-- Problem --
In the listing that follows, locate the line containing "blue phone: 3 -> 2" and the line containing "yellow phone: 2 -> 1". Retype exactly those two lines and every line between them, and nothing more.

*** Data for the task Section Begins ***

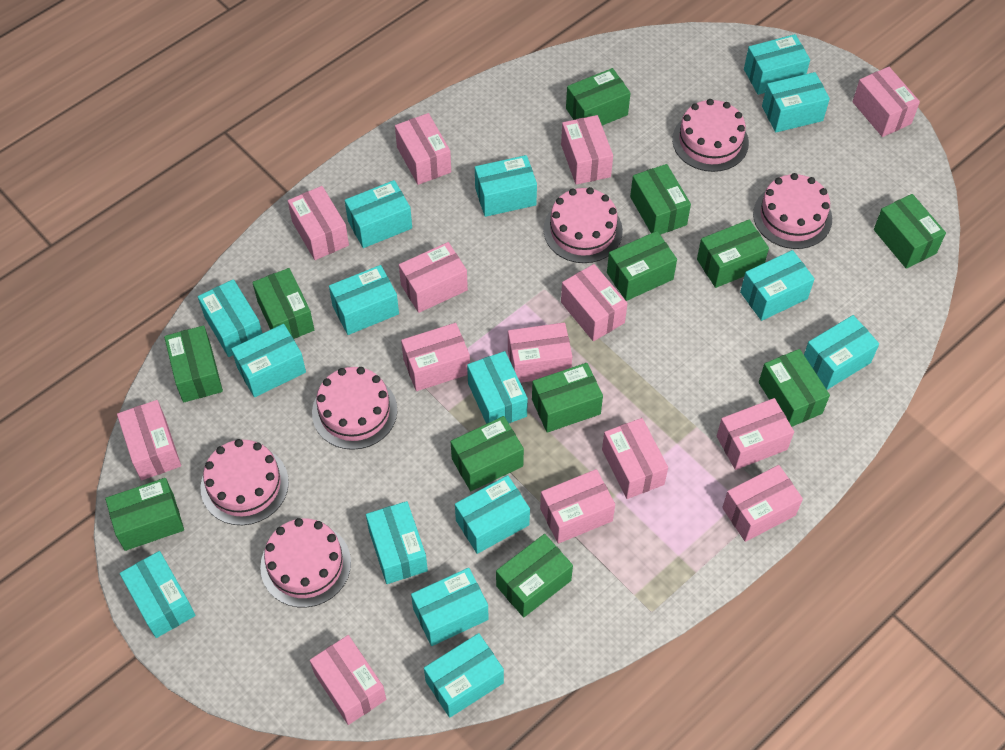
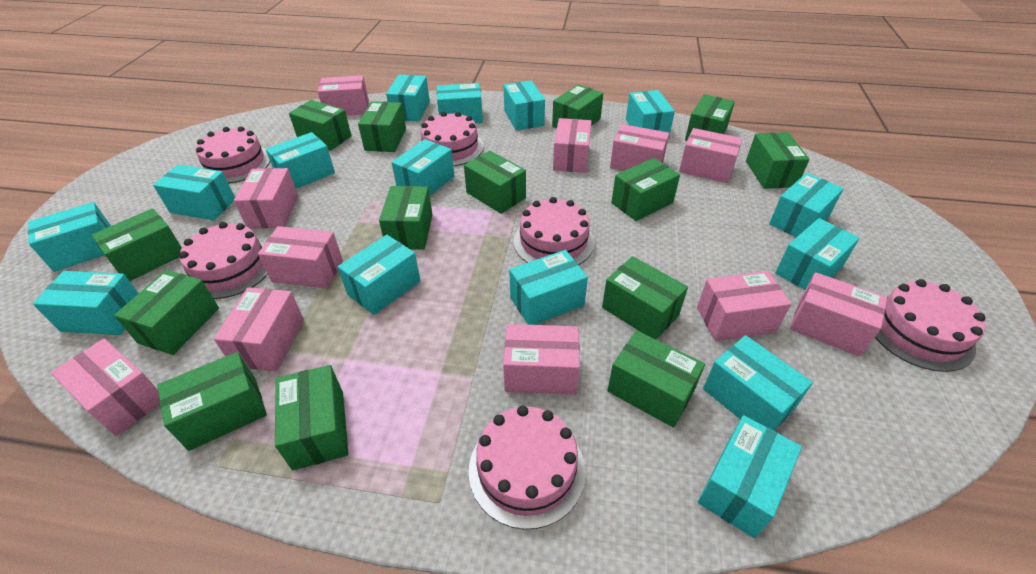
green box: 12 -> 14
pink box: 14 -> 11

*** Data for the task Section Ends ***
*** Data for the task Section Begins ***

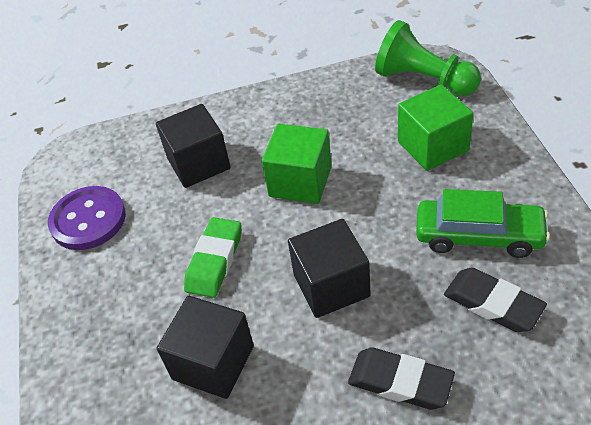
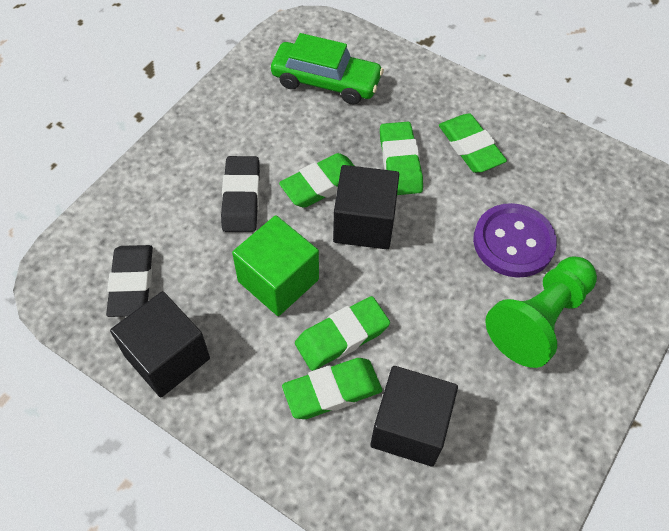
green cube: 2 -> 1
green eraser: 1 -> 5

*** Data for the task Section Ends ***
*** Data for the task Section Begins ***

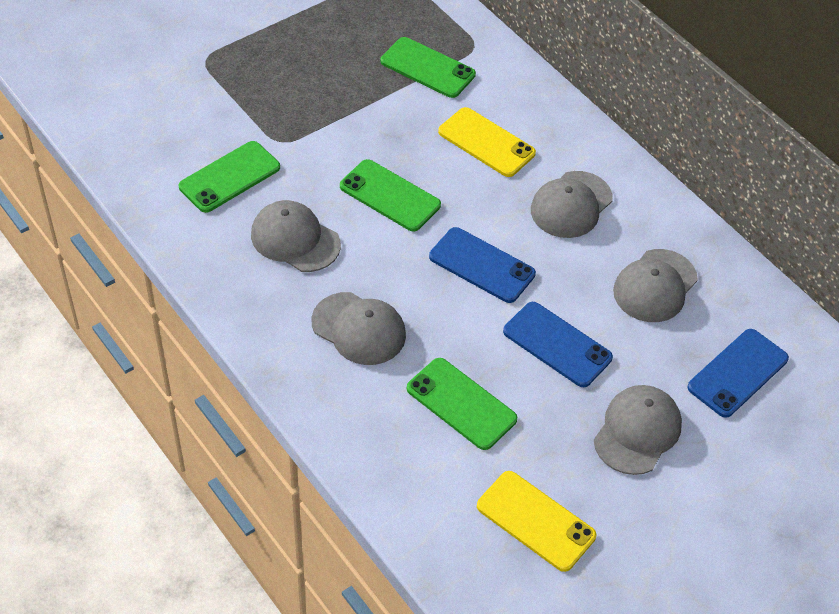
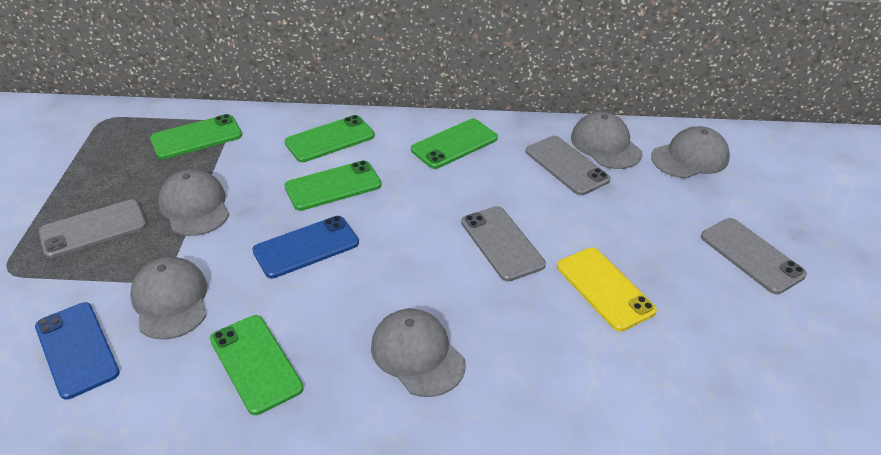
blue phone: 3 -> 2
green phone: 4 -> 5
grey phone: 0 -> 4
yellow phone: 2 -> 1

*** Data for the task Section Ends ***

-- Reply --
blue phone: 3 -> 2
green phone: 4 -> 5
grey phone: 0 -> 4
yellow phone: 2 -> 1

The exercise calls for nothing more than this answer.